▶ _Description of the task_
In the entries that follow, count each line containing "none" and state the total, nothing more.

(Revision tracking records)

+++++

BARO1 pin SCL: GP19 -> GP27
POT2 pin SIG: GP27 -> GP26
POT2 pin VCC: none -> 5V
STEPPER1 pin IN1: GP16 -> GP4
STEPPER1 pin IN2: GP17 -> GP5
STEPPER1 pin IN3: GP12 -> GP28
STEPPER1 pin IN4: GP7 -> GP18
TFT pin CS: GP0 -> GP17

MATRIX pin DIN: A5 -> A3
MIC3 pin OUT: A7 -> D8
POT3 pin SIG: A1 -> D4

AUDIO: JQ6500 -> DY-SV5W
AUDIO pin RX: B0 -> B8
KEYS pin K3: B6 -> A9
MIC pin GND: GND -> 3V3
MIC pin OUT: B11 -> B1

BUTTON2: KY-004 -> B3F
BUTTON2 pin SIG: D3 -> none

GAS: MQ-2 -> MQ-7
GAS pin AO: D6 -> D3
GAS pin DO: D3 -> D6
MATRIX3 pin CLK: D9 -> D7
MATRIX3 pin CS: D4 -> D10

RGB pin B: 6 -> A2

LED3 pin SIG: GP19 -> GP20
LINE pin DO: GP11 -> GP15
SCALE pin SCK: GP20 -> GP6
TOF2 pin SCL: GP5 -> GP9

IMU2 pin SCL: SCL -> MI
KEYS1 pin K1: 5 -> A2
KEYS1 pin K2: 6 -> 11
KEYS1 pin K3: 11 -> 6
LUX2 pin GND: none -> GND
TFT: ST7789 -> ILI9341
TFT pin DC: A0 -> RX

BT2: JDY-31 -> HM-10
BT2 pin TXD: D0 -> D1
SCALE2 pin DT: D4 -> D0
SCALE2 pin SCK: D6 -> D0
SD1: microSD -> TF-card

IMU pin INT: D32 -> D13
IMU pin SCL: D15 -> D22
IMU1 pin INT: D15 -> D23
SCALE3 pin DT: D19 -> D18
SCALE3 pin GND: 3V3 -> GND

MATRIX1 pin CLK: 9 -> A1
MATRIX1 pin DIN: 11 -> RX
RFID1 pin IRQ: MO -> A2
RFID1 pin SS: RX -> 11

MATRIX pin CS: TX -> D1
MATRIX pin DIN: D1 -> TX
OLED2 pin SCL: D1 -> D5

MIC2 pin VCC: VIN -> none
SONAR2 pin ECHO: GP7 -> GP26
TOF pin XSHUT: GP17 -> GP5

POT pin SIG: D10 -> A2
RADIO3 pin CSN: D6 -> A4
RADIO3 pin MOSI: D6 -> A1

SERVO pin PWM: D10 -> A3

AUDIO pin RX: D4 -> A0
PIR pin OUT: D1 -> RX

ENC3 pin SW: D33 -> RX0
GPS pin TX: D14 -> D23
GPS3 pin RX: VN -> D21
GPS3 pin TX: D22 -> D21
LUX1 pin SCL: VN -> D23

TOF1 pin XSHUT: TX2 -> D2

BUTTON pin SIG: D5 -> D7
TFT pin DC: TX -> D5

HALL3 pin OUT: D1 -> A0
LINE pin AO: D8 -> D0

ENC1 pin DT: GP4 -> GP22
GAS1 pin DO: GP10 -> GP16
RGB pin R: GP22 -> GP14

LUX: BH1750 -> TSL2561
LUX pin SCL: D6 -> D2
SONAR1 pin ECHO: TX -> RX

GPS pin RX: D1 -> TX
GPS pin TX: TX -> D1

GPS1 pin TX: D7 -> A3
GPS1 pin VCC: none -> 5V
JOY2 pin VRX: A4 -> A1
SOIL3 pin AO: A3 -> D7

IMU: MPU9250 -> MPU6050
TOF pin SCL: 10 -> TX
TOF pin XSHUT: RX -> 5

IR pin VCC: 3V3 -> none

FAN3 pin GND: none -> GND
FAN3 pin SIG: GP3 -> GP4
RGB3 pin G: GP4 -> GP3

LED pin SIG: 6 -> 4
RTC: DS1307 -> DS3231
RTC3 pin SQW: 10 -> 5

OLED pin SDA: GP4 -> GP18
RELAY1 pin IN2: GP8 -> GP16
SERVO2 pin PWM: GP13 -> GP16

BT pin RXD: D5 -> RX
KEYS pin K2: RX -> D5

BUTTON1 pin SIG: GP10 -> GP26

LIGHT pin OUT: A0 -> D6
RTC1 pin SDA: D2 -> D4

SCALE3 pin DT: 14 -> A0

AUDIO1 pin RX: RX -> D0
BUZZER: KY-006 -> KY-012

+++++

▶ _Output below_
7